### Task requirements
Give back exactly the lines from the one that holds "recoloured,orange phone,[572 361],pink" through the final line of the data; omit the pictures and add nothing.

### Exercise data
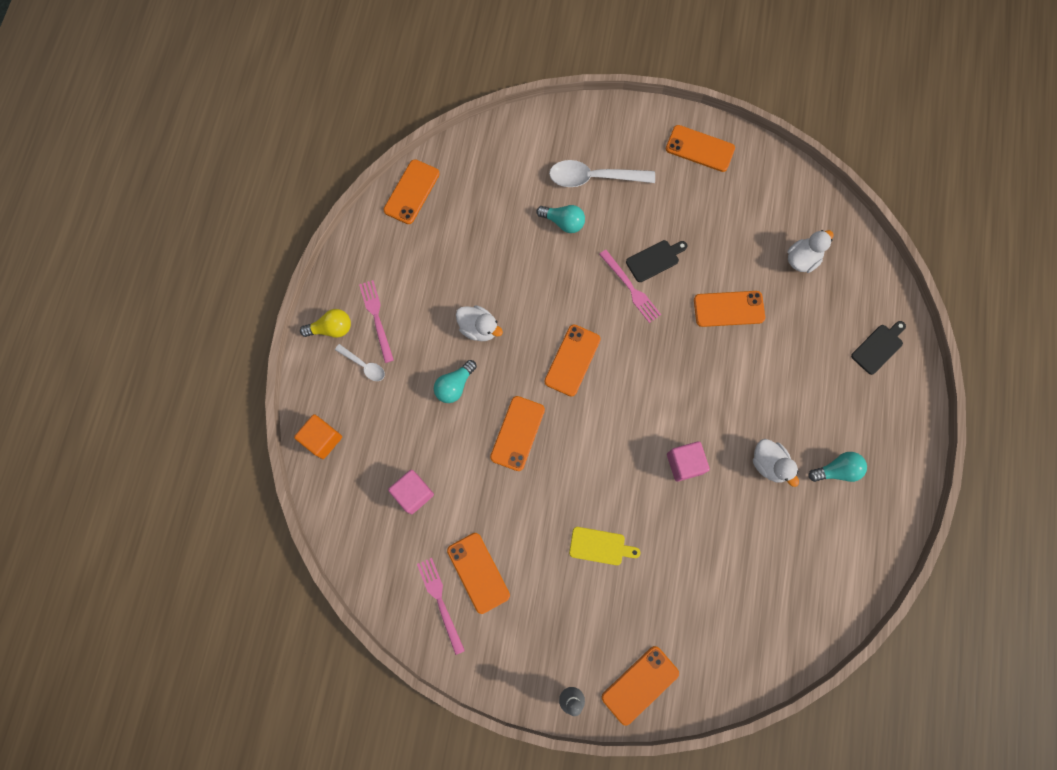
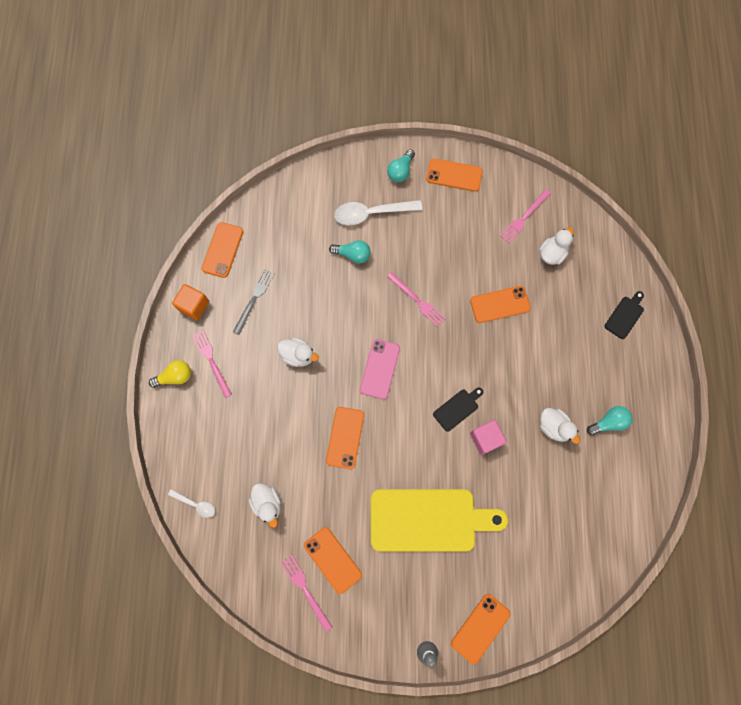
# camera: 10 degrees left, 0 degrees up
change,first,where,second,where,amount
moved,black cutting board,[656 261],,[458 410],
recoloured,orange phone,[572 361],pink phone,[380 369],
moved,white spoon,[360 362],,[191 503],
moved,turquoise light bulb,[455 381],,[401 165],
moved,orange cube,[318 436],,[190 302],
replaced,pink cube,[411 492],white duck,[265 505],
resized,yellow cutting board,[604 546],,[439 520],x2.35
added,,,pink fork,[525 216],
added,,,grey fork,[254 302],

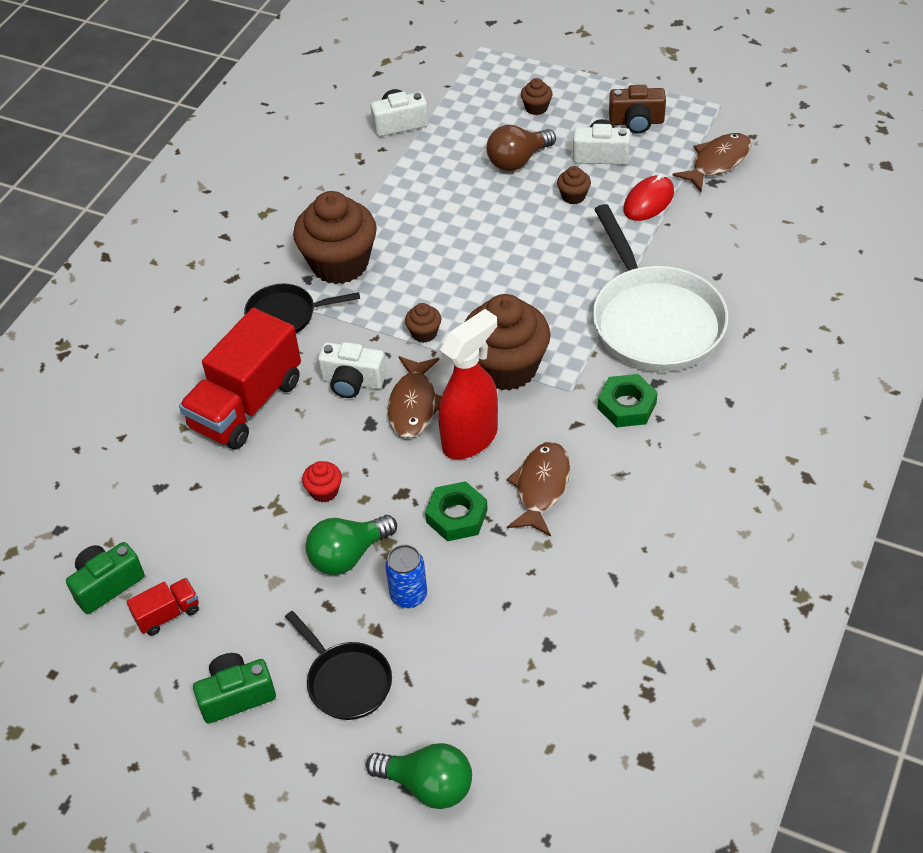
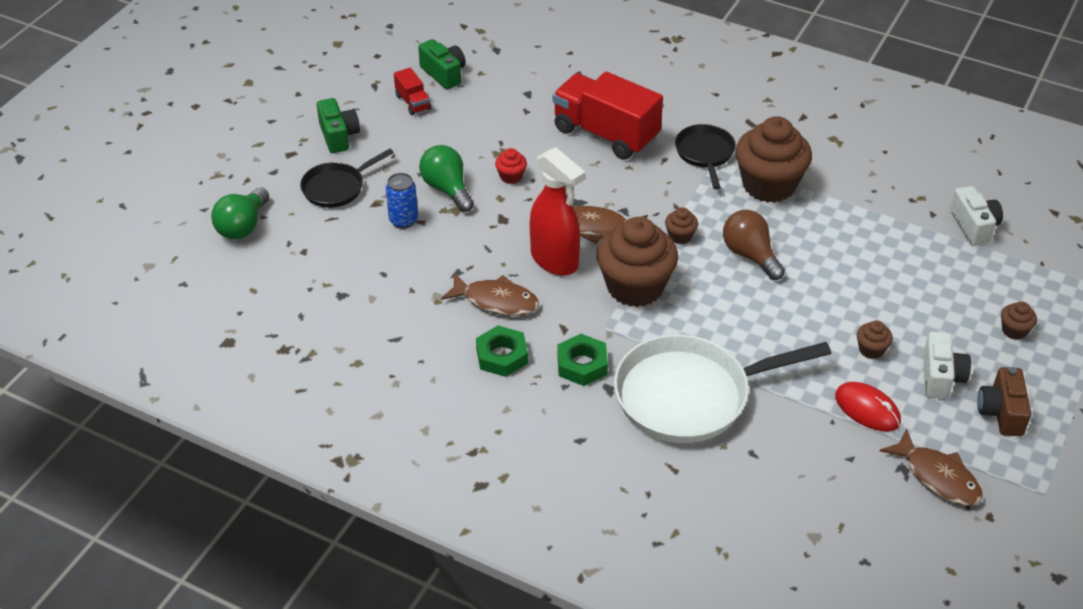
# camera: 90 degrees right, 5 degrees down
change,first,where,second,where,amount
moved,brown light bulb,[521 148],,[754 245],
removed,white camera,[352 370],,,
moved,green nut,[456 511],,[502 351],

### Response to the exercise
recoloured,orange phone,[572 361],pink phone,[380 369],
moved,white spoon,[360 362],,[191 503],
moved,turquoise light bulb,[455 381],,[401 165],
moved,orange cube,[318 436],,[190 302],
replaced,pink cube,[411 492],white duck,[265 505],
resized,yellow cutting board,[604 546],,[439 520],x2.35
added,,,pink fork,[525 216],
added,,,grey fork,[254 302],

# camera: 90 degrees right, 5 degrees down
change,first,where,second,where,amount
moved,brown light bulb,[521 148],,[754 245],
removed,white camera,[352 370],,,
moved,green nut,[456 511],,[502 351],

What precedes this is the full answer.